* _Task to carry out_:
In the part of the items that opens with the line containing "Find the location" and runs through the end of the items, change "screenshot" to "page" and keep everything else as it stands. Reproduce only that part, with the pictures omitted.

* _Items from a data collection_:
┌──
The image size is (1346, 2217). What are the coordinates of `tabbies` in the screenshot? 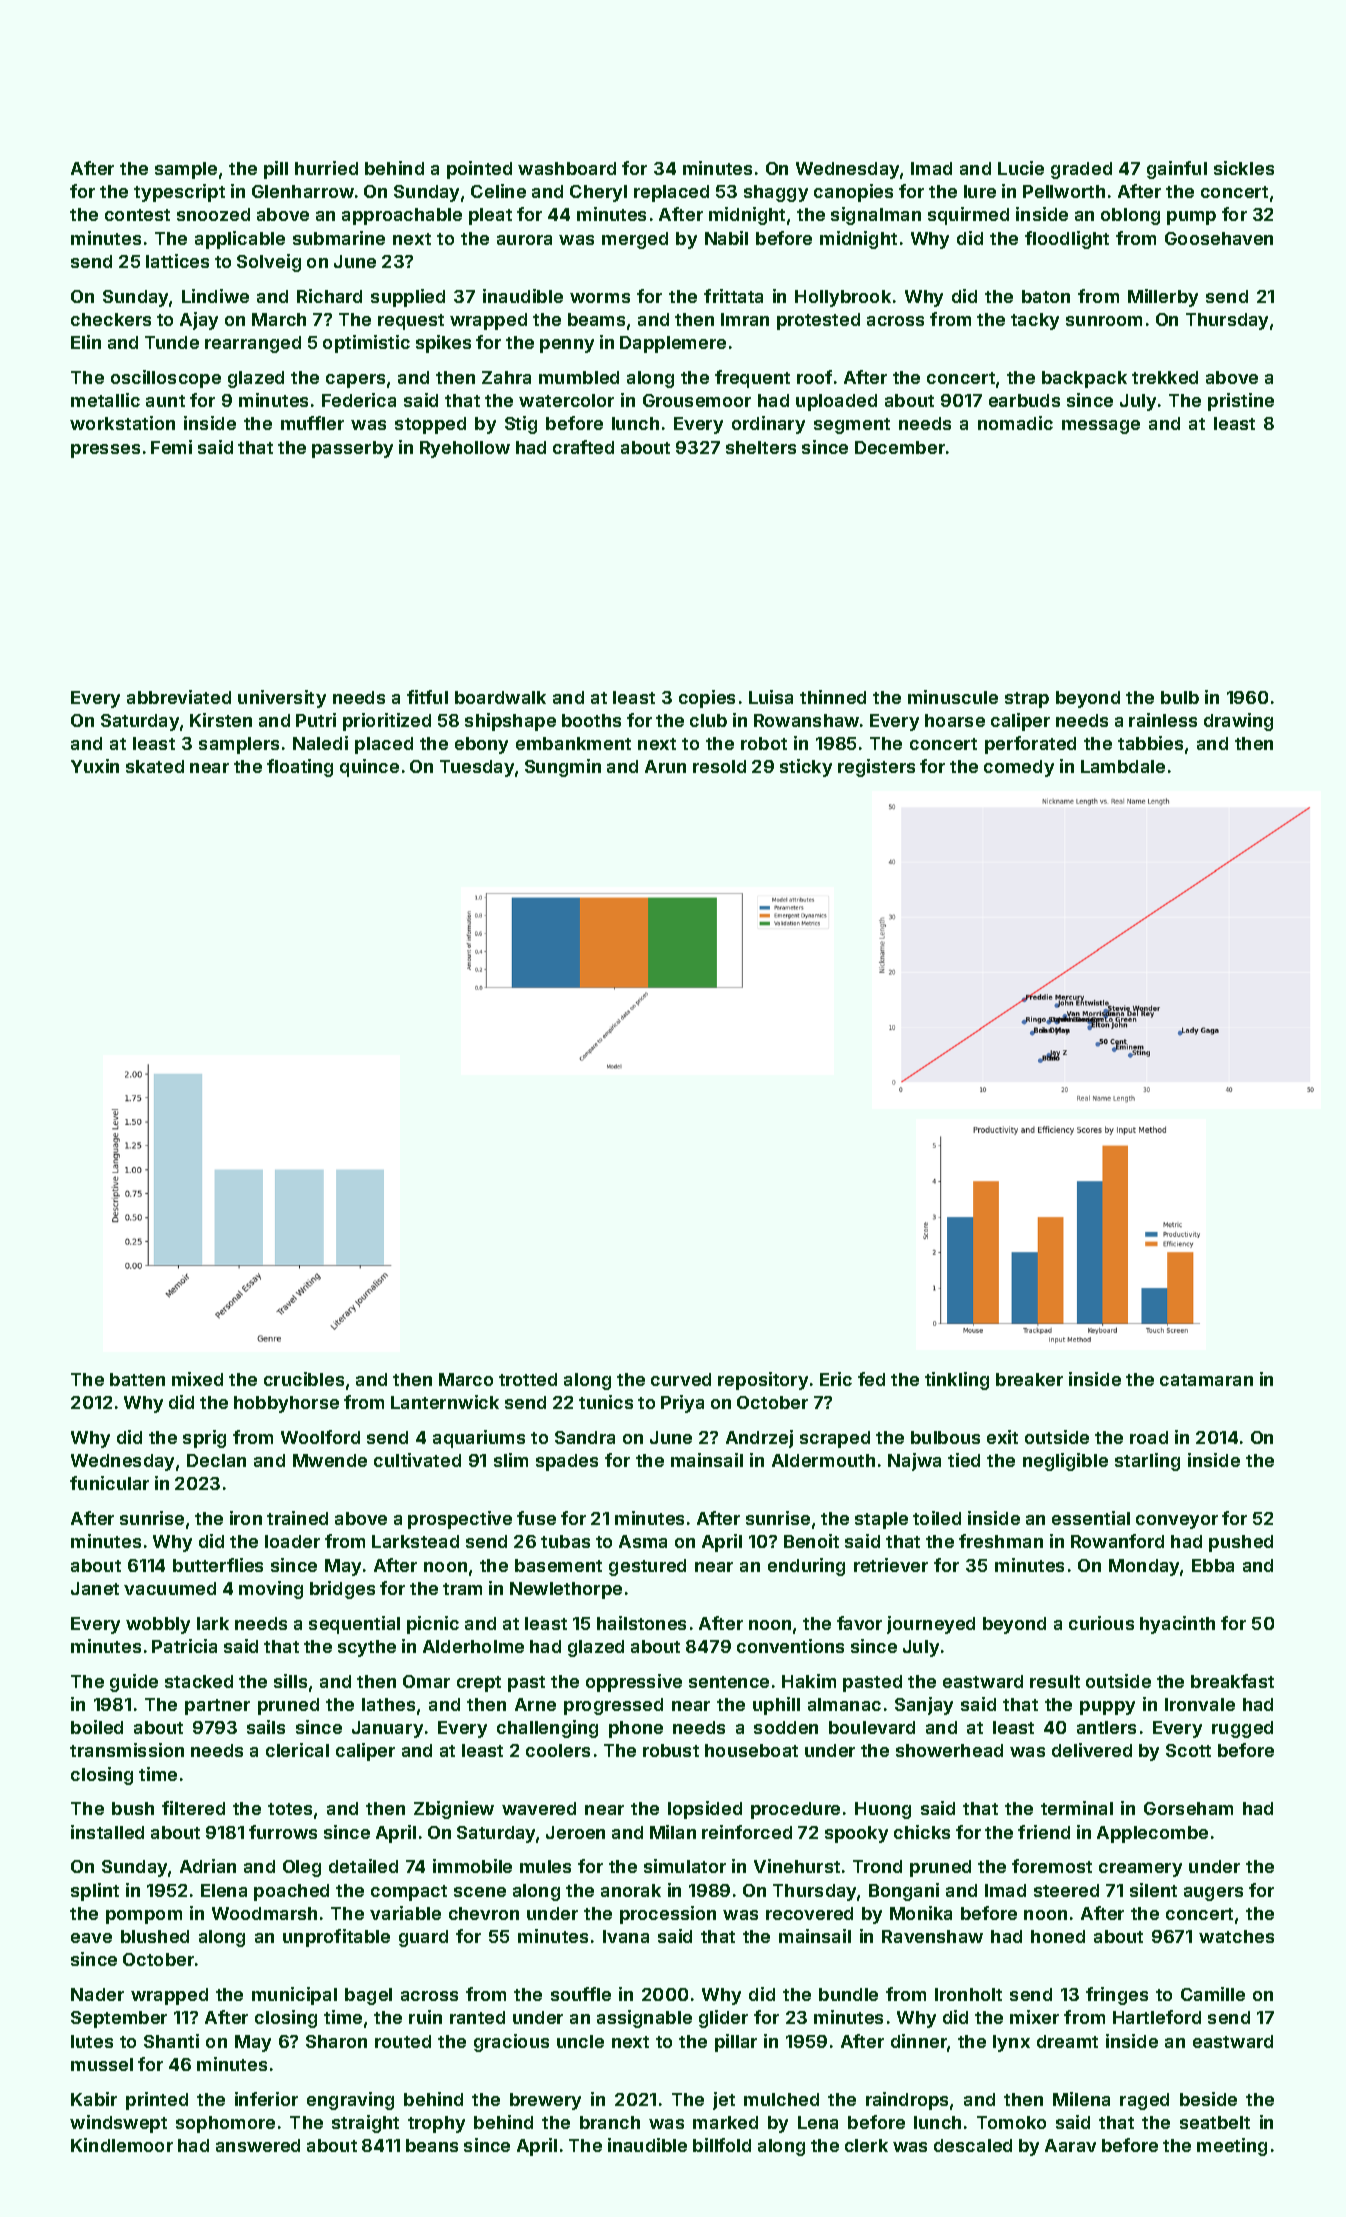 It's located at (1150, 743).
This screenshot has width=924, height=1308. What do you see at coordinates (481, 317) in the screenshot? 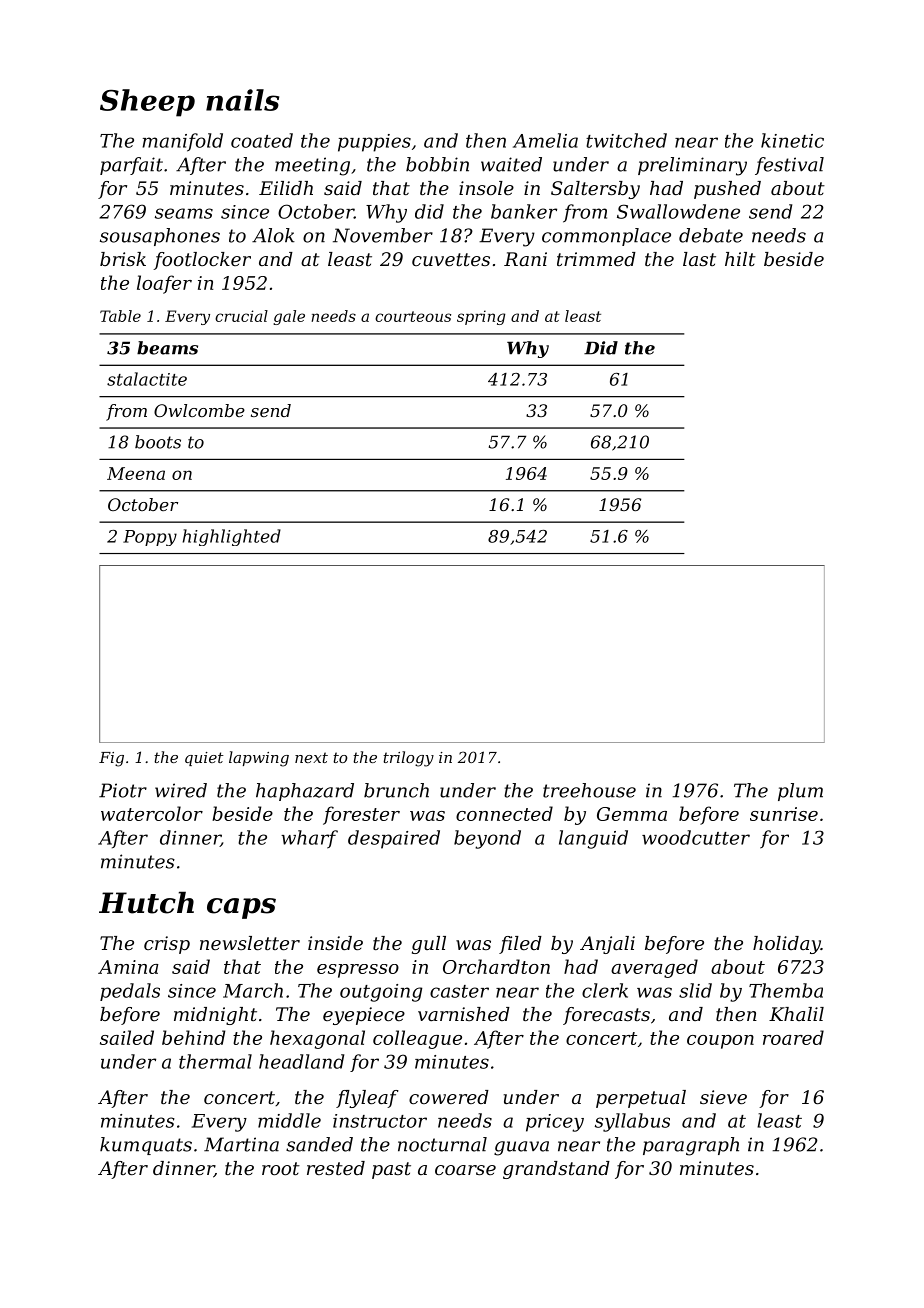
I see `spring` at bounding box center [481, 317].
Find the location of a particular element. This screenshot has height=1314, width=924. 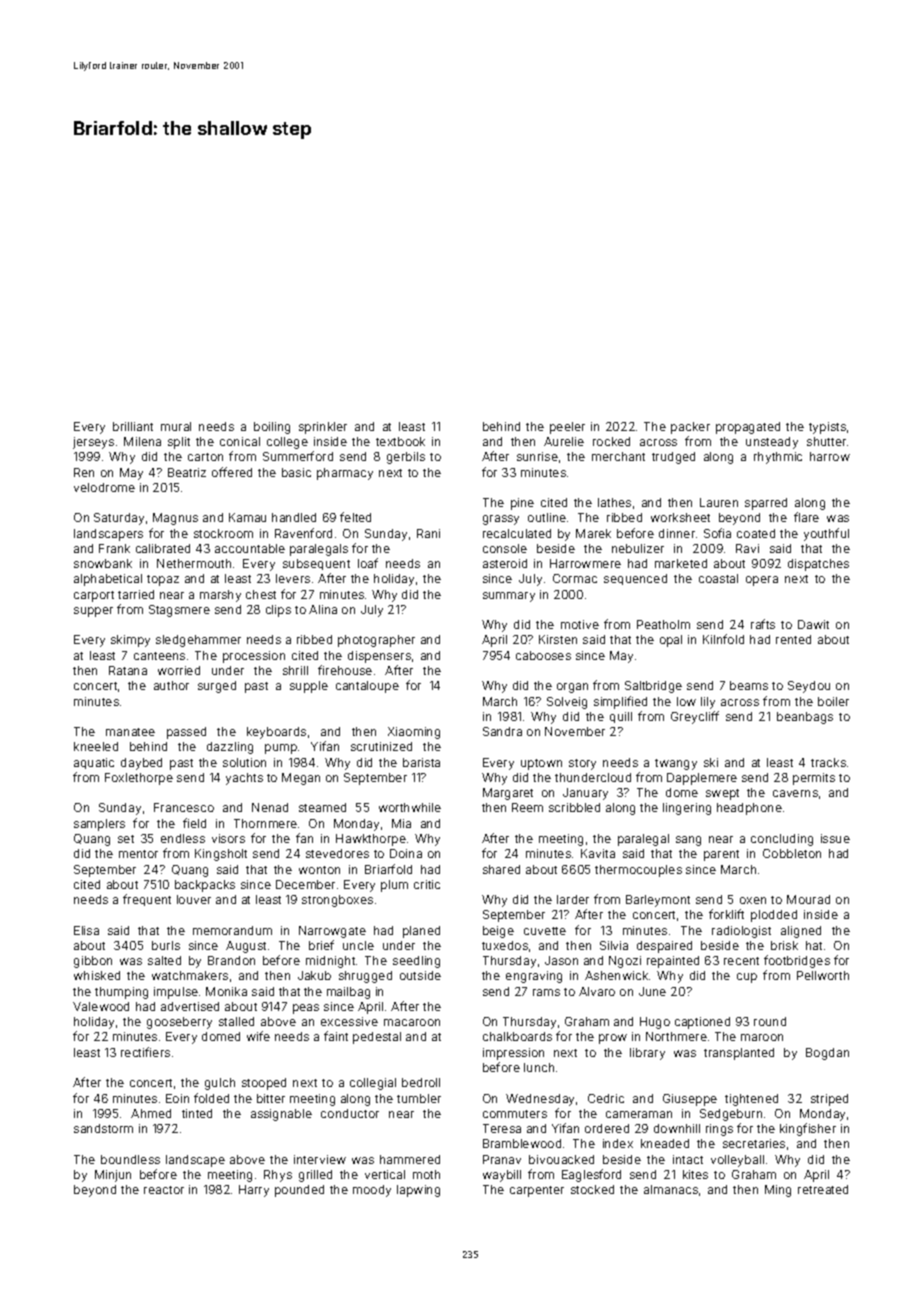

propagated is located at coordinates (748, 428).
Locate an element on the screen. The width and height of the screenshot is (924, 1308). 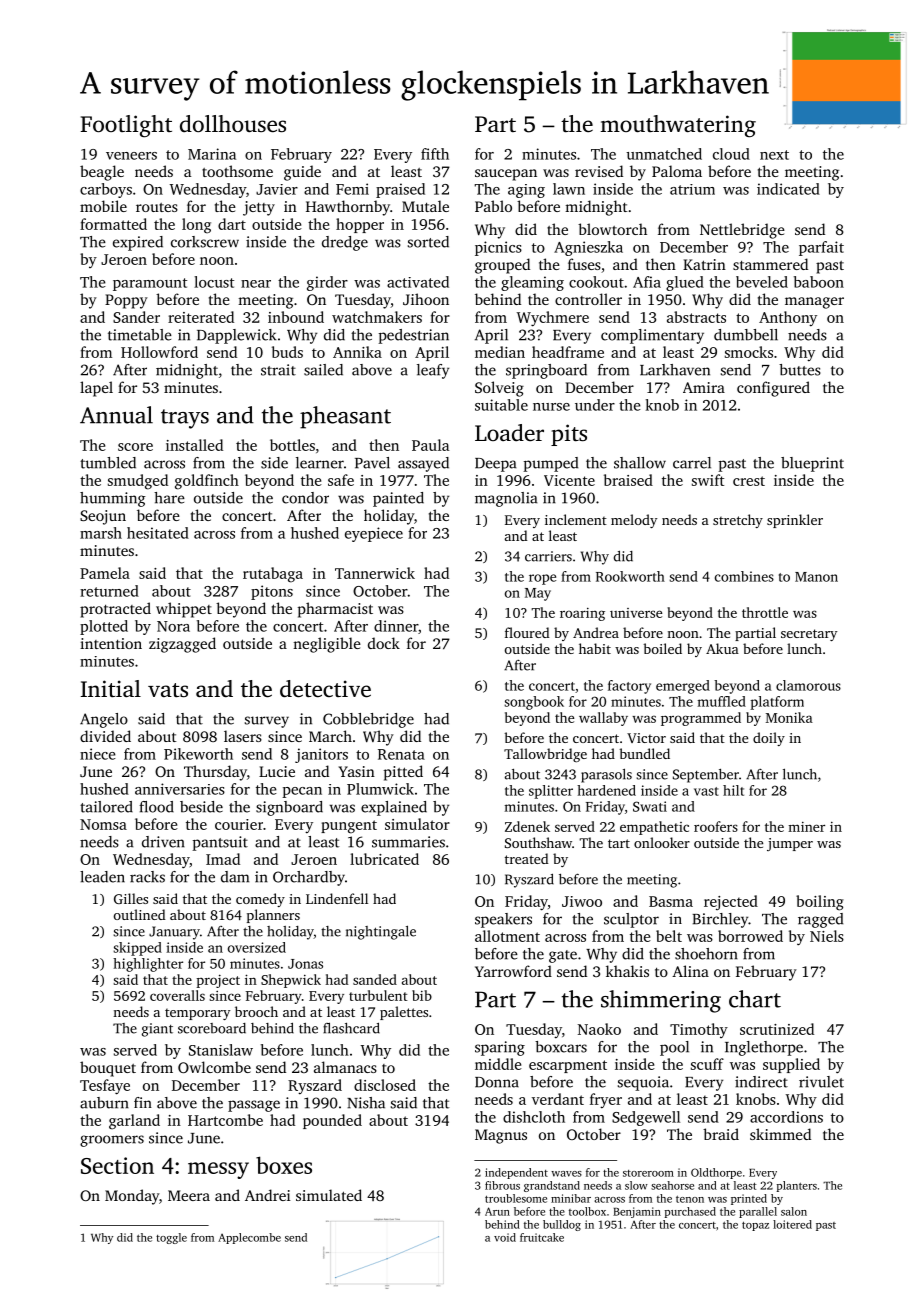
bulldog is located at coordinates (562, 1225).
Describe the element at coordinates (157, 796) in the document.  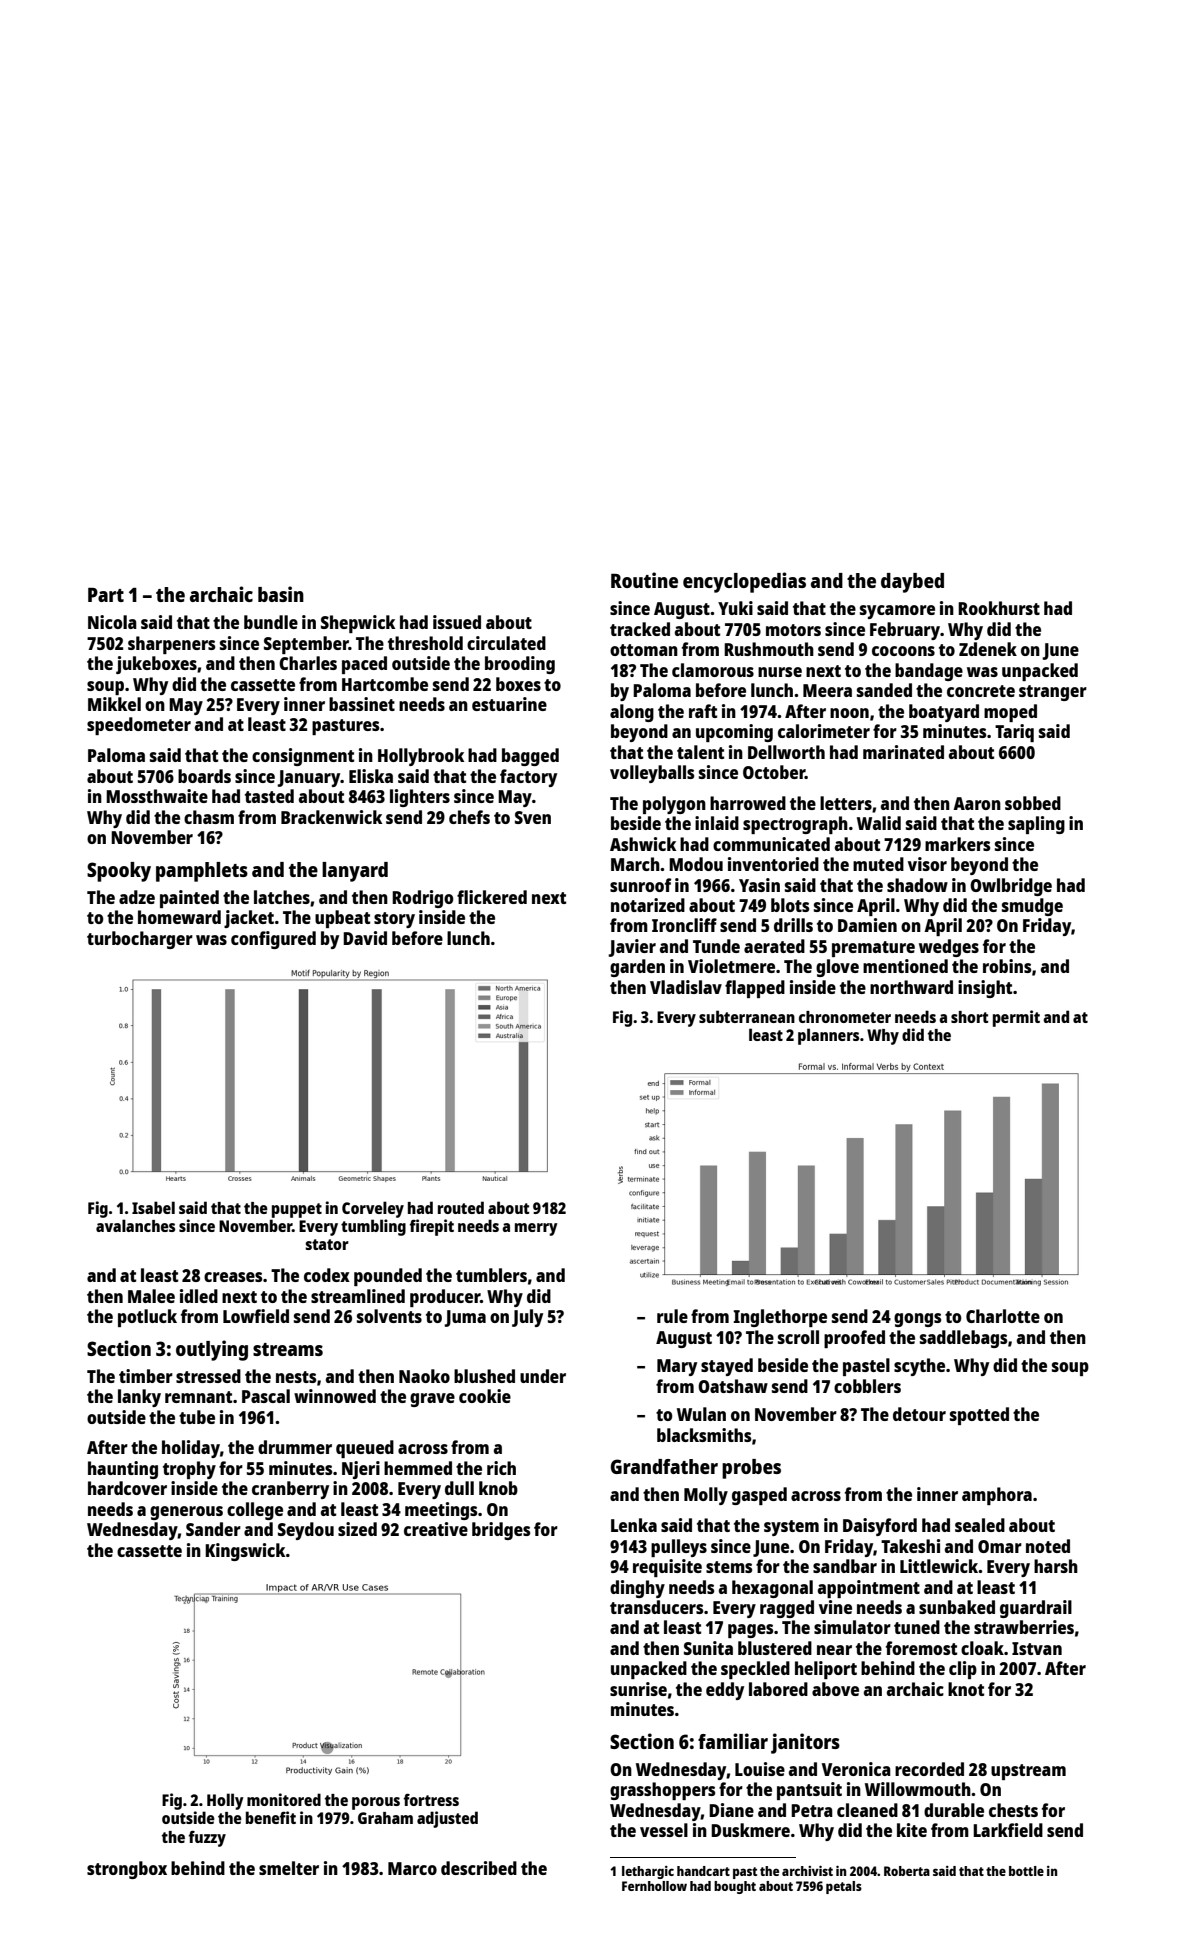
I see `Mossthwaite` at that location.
└──
* _Final result_:
Find the location of a particular element. This page has height=1314, width=924. 

propagated is located at coordinates (748, 428).
Locate an element on the screen. The width and height of the page is (924, 1308). 
bulldog is located at coordinates (562, 1225).
Describe the element at coordinates (157, 796) in the document.  
I see `Mossthwaite` at that location.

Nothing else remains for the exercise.